Directions> Using the data beneath, show every line that includes the word "eraser".

Data supplied>
*** Begin section ***

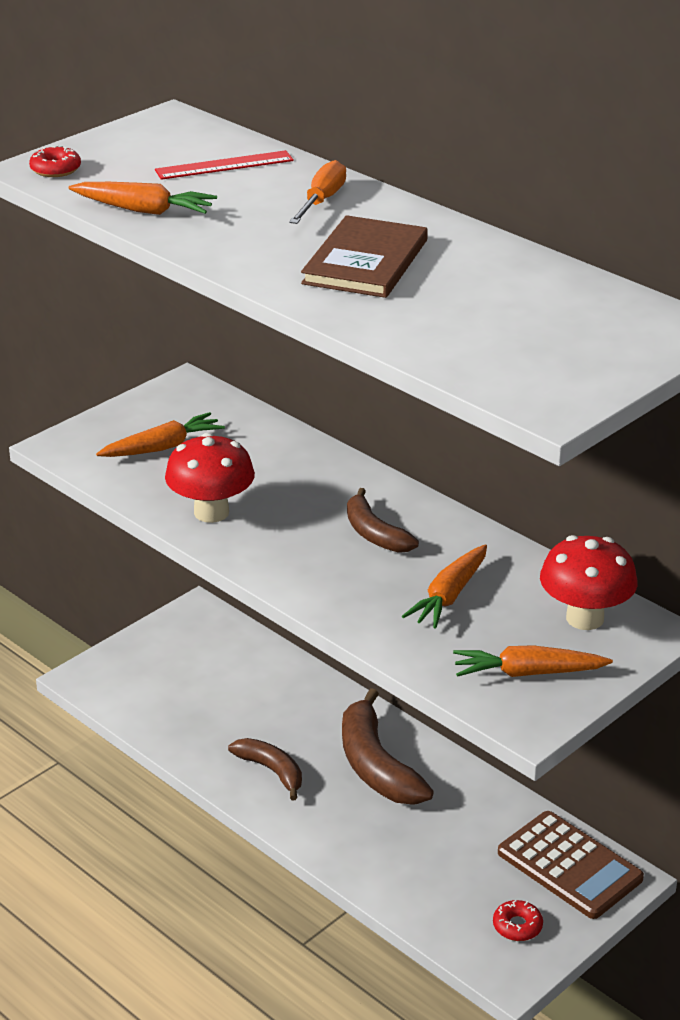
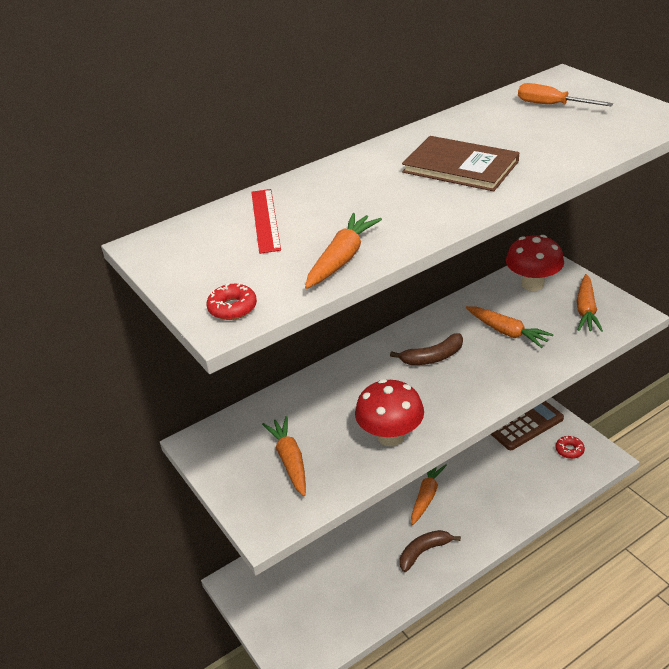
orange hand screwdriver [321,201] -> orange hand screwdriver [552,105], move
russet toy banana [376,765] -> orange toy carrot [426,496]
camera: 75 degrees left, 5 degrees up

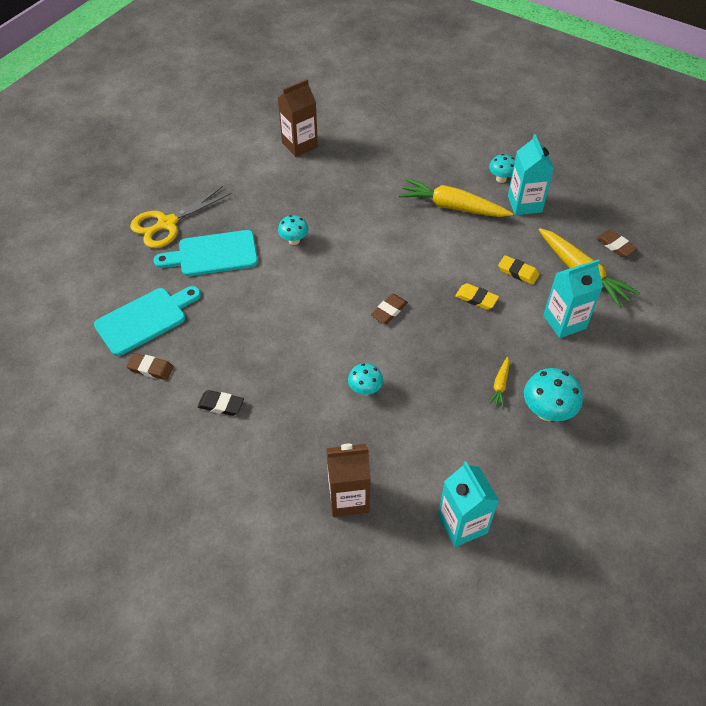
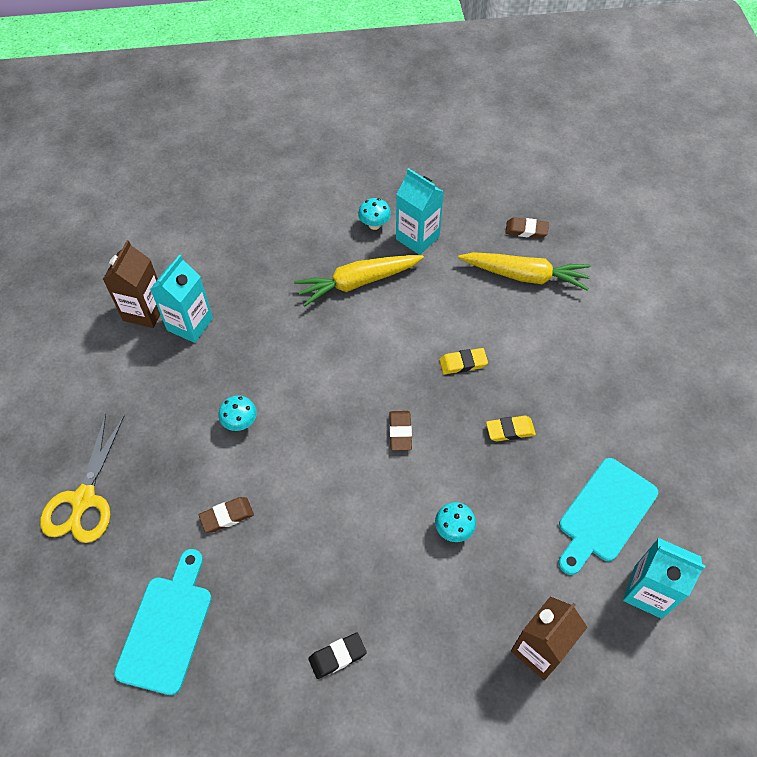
russet pencil eraser [150,368] -> russet pencil eraser [227,516], move
teal chopping board [213,254] -> teal chopping board [604,513], move
golden toy carrot [500,385] -> none
golden pencil eraser [518,272] -> golden pencil eraser [510,430], move
teal mushroom [547,412] -> none
teal carton [564,322] -> teal carton [190,324], move
camera: 40 degrees left, 5 degrees up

*** End section ***

Written solution>
russet pencil eraser [150,368] -> russet pencil eraser [227,516], move
golden pencil eraser [518,272] -> golden pencil eraser [510,430], move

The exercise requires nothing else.